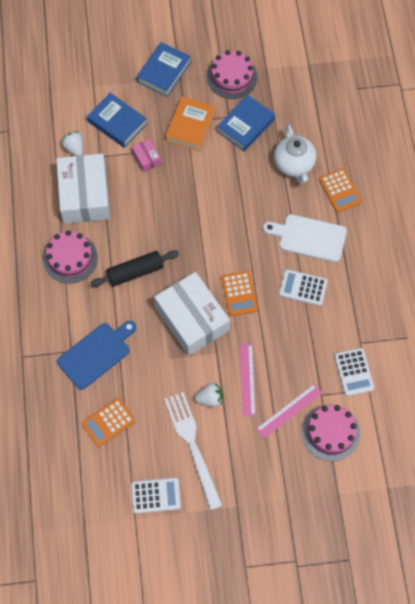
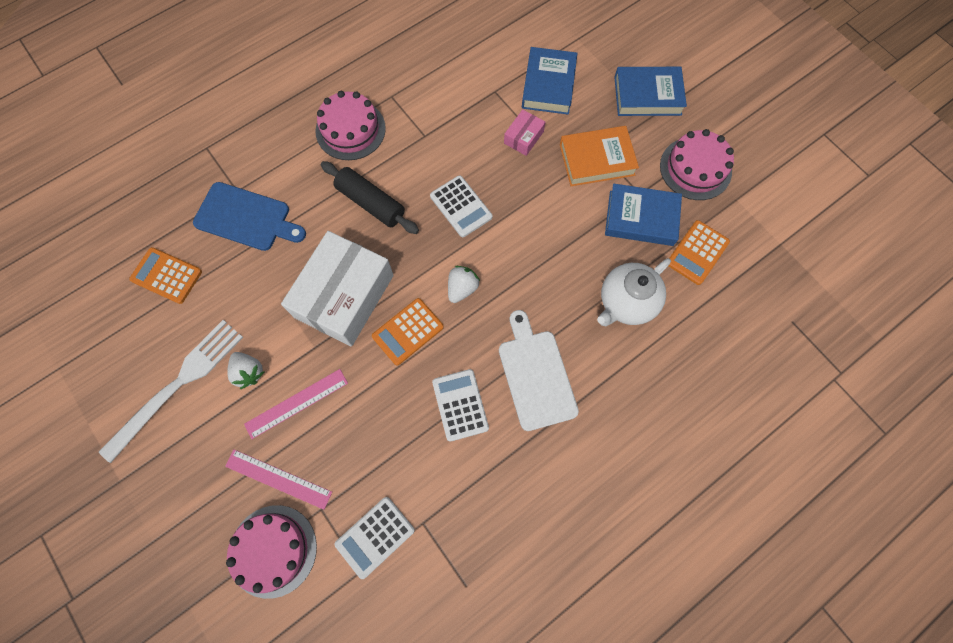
camera: 60 degrees right, 5 degrees up
(74, 148) = (488, 62): white strawberry -> white strawberry (462, 288)
(84, 195) = (436, 102): white box -> none
(156, 495) = (95, 377): white calculator -> white calculator (461, 206)
(340, 191) = (628, 378): orange calculator -> orange calculator (697, 253)

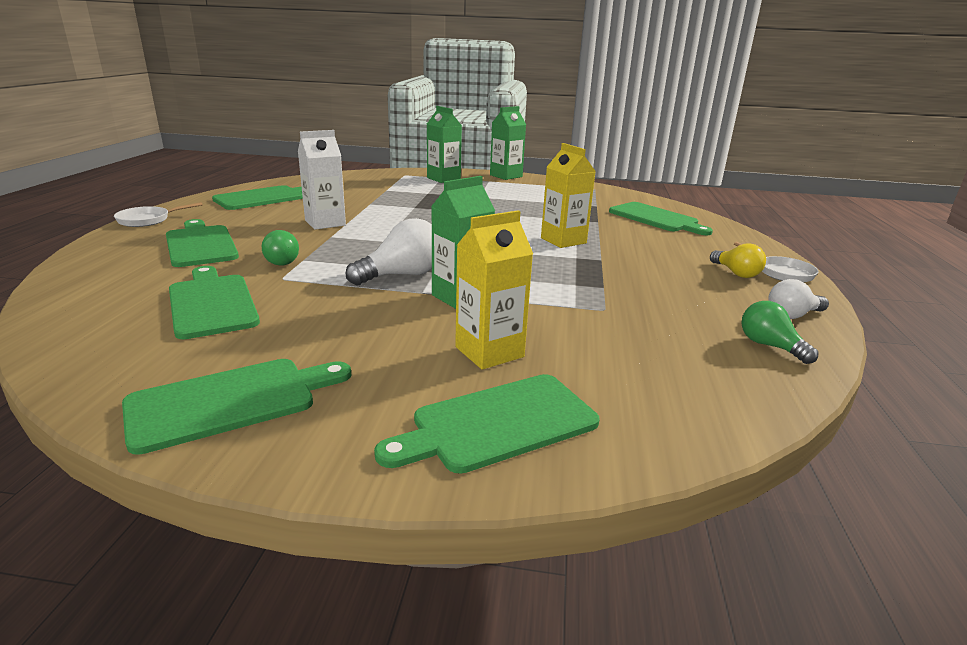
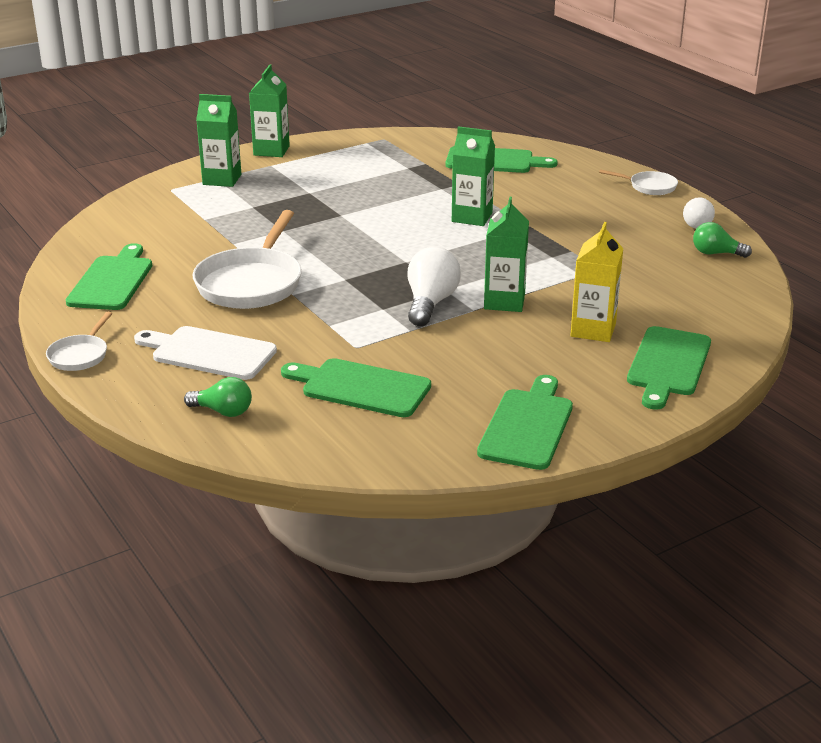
camera: 40 degrees left, 5 degrees up
(201, 244) = (209, 352): green cutting board -> white cutting board
(280, 261) = (315, 335): green light bulb -> green light bulb (223, 411)
(325, 223) = (251, 283): white carton -> white pan
(563, 240) = (472, 217): yellow carton -> green carton
(736, 273) = (625, 200): yellow light bulb -> none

> _WHAT TO WORK ON_
Return, exactly as written, only those lines that run from the one with "(325, 223) = (251, 283): white" to the last line of the data, both of those lines included.

> _SOLUTION FOR THIS TASK_
(325, 223) = (251, 283): white carton -> white pan
(563, 240) = (472, 217): yellow carton -> green carton
(736, 273) = (625, 200): yellow light bulb -> none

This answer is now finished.